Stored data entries
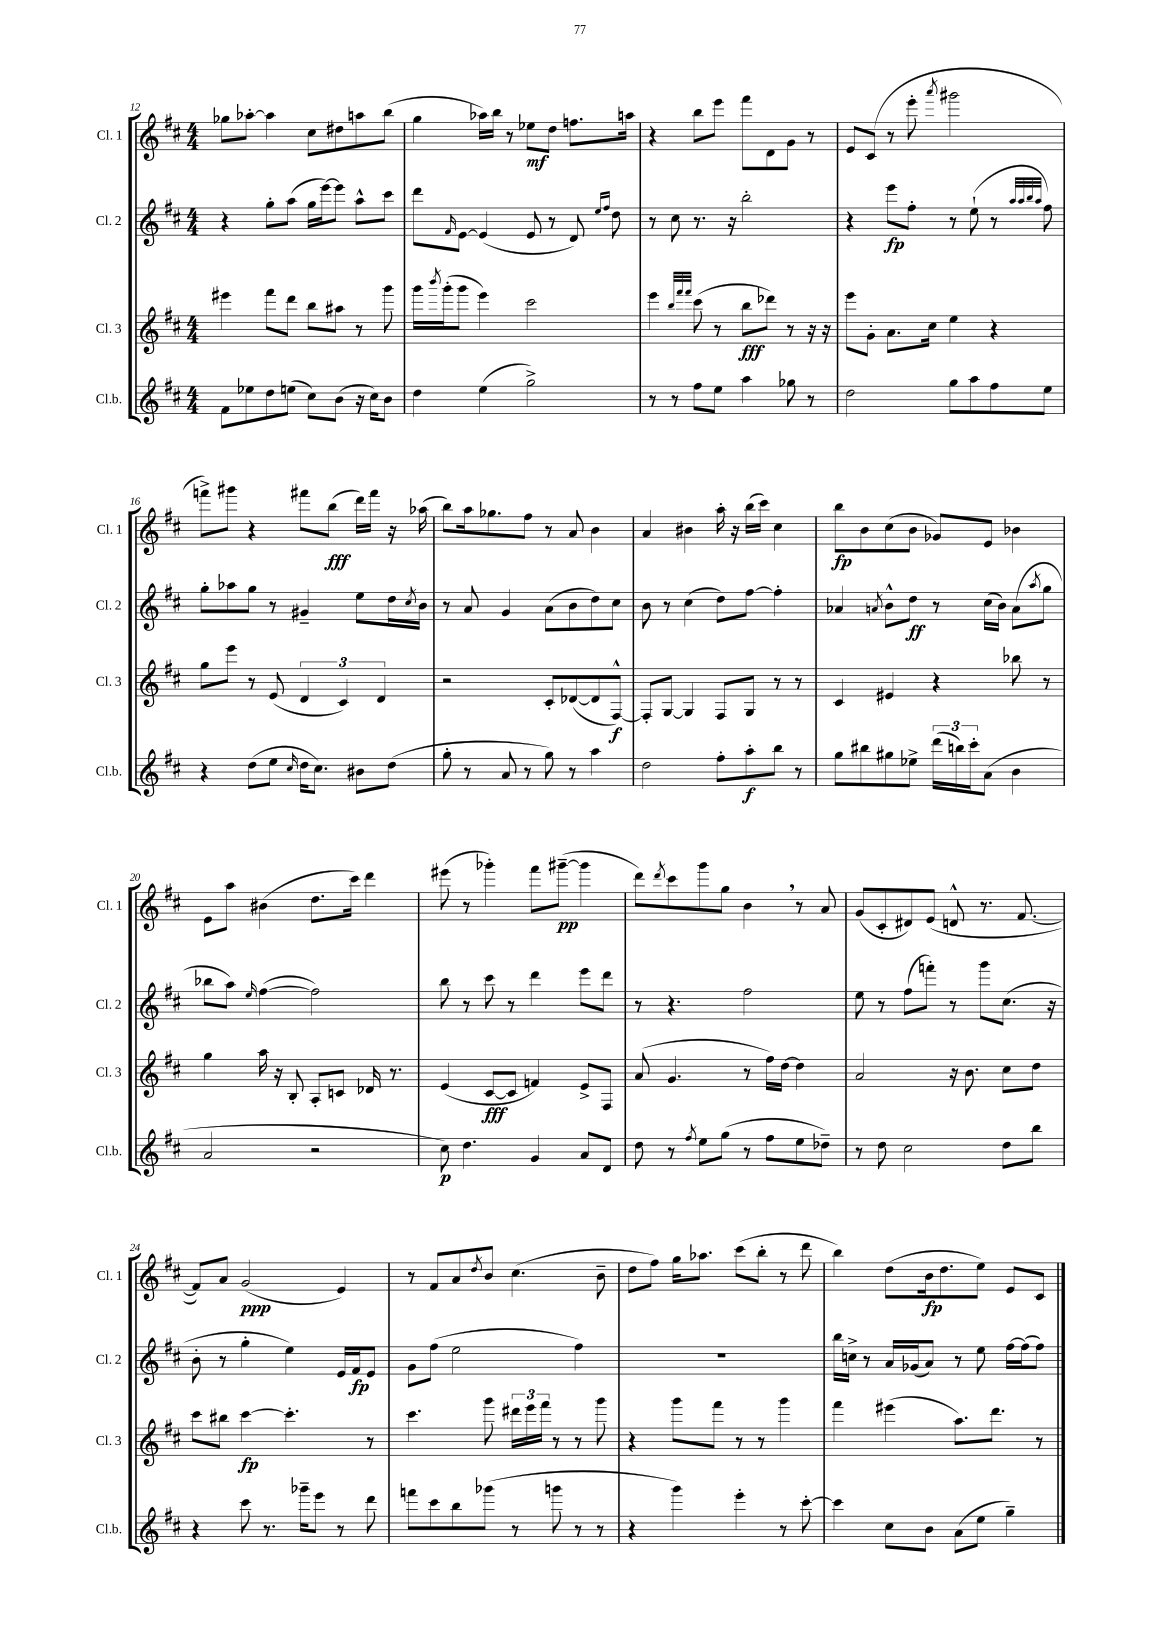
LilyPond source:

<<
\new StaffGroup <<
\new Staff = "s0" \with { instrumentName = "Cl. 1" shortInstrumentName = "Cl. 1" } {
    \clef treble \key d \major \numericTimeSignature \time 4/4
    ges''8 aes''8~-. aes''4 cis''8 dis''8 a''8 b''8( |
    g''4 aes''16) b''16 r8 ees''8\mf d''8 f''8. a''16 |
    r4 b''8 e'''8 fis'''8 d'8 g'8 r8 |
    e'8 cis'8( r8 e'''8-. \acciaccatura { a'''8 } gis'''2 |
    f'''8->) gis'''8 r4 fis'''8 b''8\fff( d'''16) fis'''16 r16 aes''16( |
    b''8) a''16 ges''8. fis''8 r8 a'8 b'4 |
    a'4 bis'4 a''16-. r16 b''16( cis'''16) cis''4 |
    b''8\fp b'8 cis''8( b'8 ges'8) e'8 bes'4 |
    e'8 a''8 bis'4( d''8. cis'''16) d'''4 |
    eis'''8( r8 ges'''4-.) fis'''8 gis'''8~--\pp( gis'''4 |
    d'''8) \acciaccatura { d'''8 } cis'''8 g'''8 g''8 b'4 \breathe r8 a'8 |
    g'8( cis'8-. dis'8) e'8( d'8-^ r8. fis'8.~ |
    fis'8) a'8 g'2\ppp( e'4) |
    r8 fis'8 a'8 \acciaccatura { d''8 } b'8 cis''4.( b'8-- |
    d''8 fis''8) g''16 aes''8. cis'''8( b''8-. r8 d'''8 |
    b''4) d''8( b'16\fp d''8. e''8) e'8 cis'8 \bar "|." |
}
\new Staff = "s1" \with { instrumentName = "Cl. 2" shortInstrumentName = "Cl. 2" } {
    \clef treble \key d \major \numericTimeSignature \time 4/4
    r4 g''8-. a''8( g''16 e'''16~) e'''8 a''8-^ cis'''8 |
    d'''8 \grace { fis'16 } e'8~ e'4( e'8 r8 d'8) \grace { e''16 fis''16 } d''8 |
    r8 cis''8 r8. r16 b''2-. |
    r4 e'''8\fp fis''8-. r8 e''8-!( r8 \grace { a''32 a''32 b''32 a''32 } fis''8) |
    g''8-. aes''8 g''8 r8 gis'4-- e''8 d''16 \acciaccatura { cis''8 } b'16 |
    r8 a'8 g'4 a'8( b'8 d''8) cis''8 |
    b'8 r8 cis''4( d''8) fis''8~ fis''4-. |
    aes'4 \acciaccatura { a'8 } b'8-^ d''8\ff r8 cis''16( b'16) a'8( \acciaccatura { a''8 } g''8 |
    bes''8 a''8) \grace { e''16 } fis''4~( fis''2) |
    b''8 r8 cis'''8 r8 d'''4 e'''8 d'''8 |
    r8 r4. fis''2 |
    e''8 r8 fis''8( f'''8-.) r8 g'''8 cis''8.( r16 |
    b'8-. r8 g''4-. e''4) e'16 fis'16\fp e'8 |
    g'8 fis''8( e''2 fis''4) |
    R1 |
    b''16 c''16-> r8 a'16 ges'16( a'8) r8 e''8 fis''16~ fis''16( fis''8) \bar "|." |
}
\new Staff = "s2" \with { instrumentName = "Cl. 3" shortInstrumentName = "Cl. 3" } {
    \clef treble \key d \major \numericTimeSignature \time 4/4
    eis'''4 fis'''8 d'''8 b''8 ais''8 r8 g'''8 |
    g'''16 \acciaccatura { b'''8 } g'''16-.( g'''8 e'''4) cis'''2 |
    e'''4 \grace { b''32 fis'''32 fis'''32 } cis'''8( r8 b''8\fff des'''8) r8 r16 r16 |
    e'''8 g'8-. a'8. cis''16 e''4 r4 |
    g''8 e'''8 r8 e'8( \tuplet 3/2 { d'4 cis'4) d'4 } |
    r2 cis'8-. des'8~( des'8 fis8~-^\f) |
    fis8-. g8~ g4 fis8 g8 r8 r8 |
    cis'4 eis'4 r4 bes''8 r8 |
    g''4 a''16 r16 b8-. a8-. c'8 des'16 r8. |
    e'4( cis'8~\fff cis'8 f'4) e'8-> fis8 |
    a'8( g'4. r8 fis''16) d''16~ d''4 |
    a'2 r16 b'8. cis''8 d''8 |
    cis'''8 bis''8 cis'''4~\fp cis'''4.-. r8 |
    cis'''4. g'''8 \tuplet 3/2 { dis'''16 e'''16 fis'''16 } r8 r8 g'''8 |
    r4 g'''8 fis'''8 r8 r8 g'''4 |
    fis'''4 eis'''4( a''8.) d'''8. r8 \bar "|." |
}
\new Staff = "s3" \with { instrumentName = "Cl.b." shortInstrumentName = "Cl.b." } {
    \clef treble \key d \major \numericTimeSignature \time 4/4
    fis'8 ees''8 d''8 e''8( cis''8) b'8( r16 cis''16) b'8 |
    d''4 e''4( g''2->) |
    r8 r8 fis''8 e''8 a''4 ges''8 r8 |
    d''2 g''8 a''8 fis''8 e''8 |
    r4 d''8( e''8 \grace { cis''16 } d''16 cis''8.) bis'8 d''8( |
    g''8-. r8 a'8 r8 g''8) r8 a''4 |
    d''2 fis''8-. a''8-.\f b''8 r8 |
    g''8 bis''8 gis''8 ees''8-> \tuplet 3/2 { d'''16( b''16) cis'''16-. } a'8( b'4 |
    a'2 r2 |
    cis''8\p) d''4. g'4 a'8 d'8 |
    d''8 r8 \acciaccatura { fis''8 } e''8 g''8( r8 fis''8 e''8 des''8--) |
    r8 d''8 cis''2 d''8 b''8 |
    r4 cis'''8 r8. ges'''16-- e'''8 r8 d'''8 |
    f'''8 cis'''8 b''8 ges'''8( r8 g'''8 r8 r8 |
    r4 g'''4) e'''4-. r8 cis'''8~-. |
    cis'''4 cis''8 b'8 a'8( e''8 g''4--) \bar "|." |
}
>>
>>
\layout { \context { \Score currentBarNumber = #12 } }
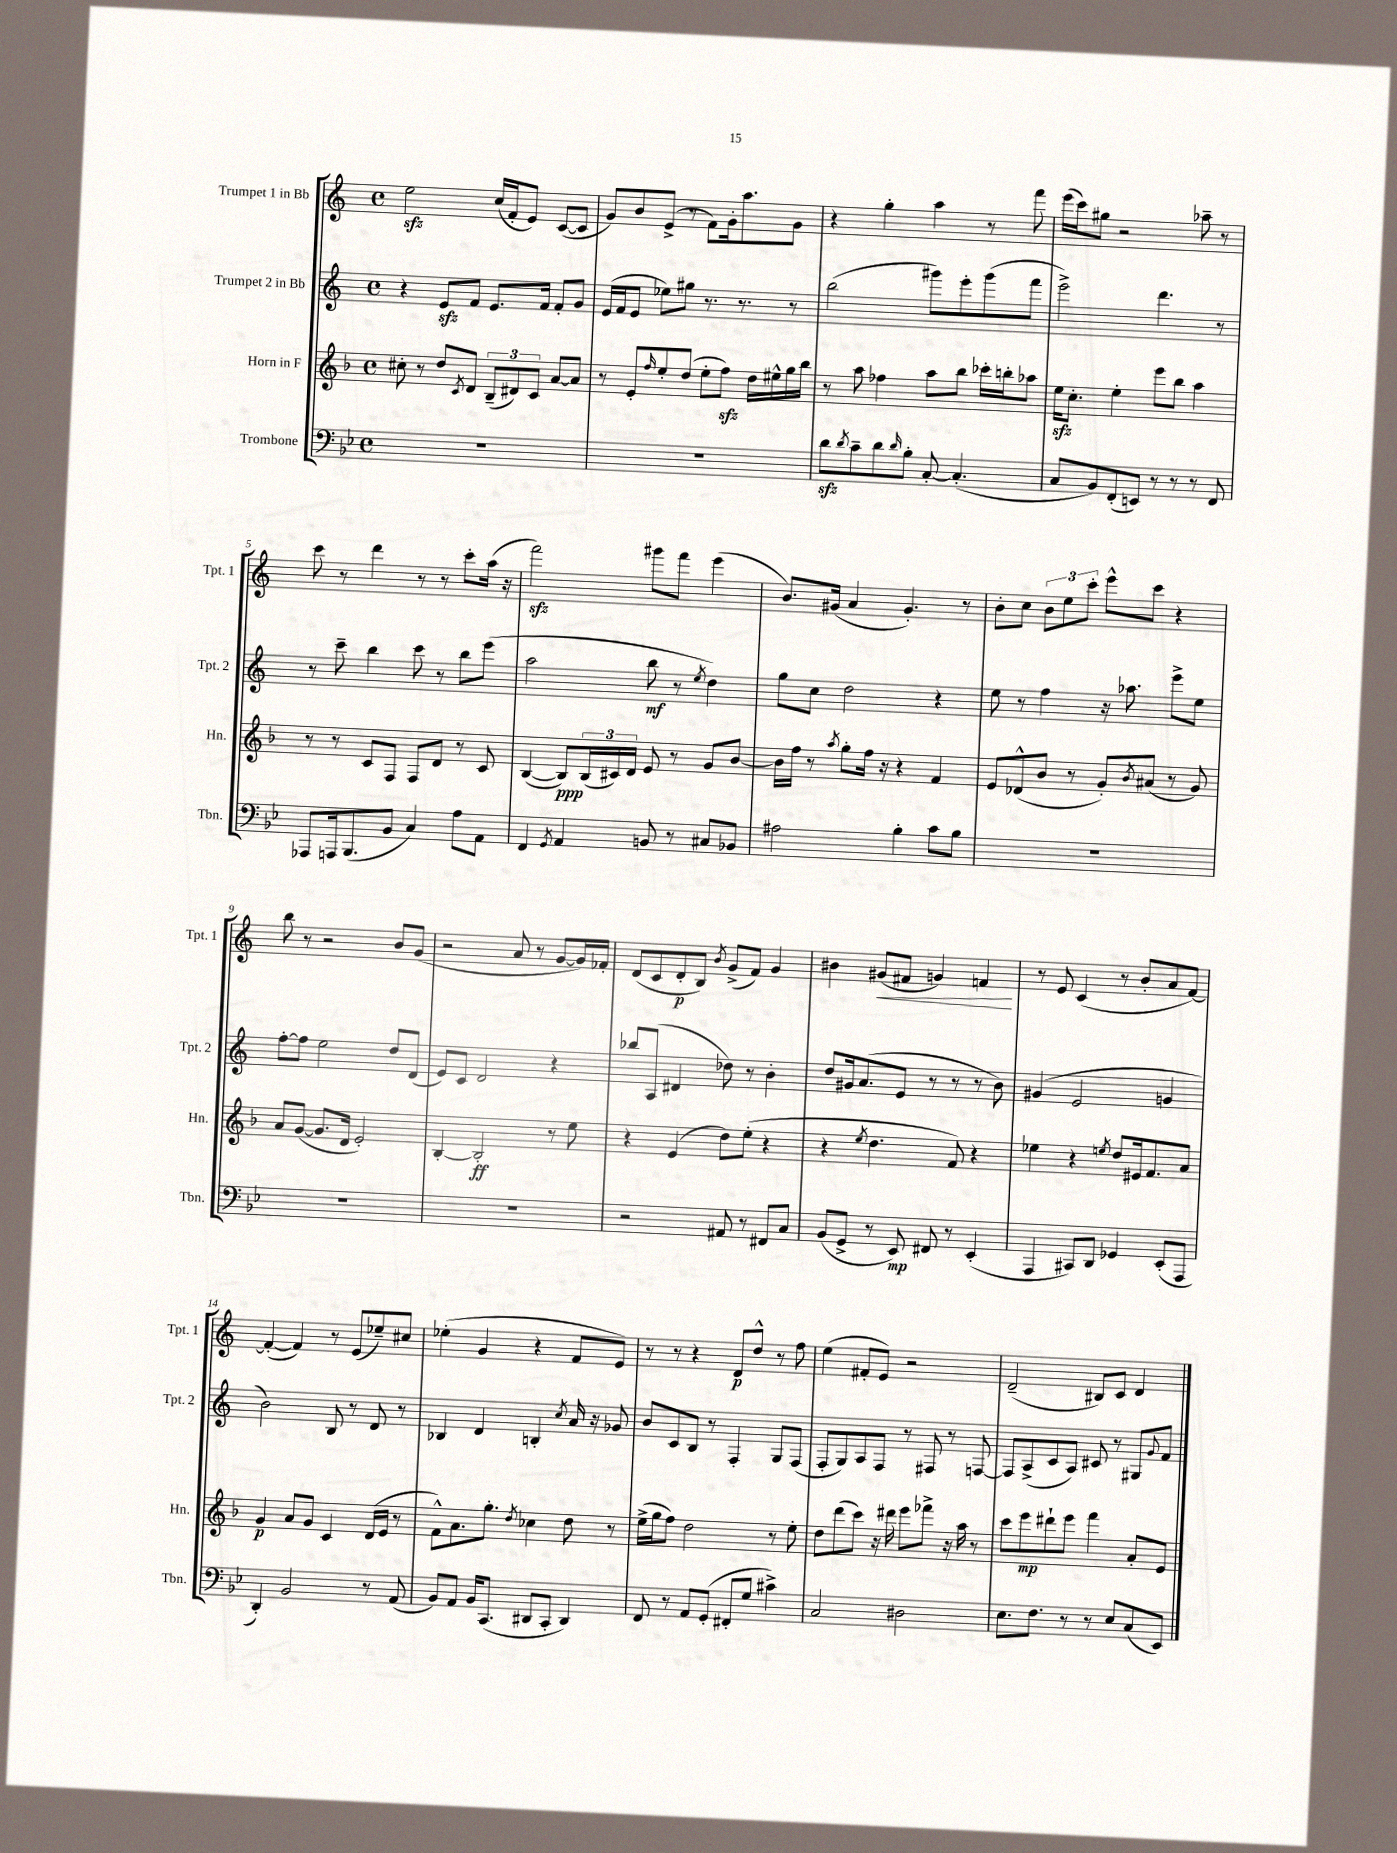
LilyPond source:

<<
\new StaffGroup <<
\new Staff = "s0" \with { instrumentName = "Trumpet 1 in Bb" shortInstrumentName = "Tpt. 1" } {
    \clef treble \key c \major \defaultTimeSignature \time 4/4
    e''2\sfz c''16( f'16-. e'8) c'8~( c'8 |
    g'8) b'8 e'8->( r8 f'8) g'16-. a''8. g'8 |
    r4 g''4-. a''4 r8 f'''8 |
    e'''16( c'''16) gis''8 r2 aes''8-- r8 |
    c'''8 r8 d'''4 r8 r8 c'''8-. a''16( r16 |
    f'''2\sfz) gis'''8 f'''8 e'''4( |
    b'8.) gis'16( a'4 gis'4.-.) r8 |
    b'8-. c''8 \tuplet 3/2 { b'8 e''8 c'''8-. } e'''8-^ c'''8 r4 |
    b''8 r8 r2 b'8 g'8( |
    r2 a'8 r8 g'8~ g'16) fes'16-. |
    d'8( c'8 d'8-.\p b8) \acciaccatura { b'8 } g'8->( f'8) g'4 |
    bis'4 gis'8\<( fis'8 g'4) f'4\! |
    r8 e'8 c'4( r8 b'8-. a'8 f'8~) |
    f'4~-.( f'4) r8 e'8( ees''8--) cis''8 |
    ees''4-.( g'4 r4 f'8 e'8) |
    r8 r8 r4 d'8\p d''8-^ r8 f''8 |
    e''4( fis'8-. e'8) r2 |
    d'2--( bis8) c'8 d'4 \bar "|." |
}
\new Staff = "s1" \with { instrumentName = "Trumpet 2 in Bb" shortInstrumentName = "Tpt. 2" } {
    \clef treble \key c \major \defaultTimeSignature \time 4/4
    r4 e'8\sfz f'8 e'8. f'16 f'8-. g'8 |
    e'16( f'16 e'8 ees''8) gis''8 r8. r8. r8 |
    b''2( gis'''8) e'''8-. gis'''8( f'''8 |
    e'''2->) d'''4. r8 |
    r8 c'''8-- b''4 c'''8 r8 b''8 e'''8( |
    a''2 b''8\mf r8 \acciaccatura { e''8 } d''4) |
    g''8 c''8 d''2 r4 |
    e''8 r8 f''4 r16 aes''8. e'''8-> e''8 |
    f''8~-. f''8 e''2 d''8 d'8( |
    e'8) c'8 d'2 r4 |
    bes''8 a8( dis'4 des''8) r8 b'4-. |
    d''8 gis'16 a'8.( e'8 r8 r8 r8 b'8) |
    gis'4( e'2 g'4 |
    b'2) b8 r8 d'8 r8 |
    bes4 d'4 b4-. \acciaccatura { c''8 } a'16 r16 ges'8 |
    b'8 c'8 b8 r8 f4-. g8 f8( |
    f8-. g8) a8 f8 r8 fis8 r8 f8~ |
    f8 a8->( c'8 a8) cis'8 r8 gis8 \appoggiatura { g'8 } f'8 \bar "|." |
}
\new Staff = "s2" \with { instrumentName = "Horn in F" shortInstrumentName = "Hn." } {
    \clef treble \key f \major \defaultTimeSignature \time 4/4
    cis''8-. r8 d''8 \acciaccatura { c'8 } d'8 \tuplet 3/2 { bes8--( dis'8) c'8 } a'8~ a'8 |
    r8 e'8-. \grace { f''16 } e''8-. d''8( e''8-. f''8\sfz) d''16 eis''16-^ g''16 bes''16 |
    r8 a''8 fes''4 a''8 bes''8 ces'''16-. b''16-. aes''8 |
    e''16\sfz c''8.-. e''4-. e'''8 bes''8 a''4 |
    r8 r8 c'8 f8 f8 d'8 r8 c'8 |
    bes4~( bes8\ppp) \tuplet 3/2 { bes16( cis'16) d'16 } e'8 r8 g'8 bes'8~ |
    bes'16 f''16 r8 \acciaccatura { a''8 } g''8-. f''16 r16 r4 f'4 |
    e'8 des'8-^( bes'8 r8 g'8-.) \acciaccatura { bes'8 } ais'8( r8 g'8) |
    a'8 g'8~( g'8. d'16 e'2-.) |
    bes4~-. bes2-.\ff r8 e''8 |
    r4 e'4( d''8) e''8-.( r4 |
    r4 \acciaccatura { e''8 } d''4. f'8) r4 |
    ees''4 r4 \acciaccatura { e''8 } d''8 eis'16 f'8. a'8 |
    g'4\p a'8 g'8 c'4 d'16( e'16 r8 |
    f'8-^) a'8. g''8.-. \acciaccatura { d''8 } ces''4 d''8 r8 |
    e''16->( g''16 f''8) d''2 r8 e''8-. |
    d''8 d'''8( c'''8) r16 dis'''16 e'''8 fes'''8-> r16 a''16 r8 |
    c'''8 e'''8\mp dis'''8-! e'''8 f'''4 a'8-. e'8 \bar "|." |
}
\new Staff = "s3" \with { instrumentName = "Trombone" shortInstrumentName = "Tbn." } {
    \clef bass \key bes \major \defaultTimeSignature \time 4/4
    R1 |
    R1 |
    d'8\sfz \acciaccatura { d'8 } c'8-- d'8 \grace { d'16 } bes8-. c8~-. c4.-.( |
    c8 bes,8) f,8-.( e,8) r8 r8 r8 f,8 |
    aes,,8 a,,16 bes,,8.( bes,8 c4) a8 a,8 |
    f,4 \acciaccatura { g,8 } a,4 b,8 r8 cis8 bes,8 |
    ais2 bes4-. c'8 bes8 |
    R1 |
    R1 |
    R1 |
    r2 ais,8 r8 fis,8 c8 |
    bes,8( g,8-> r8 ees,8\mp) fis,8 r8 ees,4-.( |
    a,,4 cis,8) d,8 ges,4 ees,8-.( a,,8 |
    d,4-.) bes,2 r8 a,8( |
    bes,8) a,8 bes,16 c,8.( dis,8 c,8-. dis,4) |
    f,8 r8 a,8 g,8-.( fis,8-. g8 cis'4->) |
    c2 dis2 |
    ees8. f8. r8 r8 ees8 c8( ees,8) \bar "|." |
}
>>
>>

Exercise requirements:
Find each line in the entries above that contains the string "with", and copy those lines out.

Answer:
\new Staff = "s0" \with { instrumentName = "Cl. 1" shortInstrumentName = "Cl. 1" } {
\new Staff = "s1" \with { instrumentName = "Cl. 2" shortInstrumentName = "Cl. 2" } {
\new Staff = "s2" \with { instrumentName = "Cl. 3" shortInstrumentName = "Cl. 3" } {
\new Staff = "s3" \with { instrumentName = "Cl.b." shortInstrumentName = "Cl.b." } {
\new Staff = "s0" \with { instrumentName = "Trumpet 1 in Bb" shortInstrumentName = "Tpt. 1" } {
\new Staff = "s1" \with { instrumentName = "Trumpet 2 in Bb" shortInstrumentName = "Tpt. 2" } {
\new Staff = "s2" \with { instrumentName = "Horn in F" shortInstrumentName = "Hn." } {
\new Staff = "s3" \with { instrumentName = "Trombone" shortInstrumentName = "Tbn." } {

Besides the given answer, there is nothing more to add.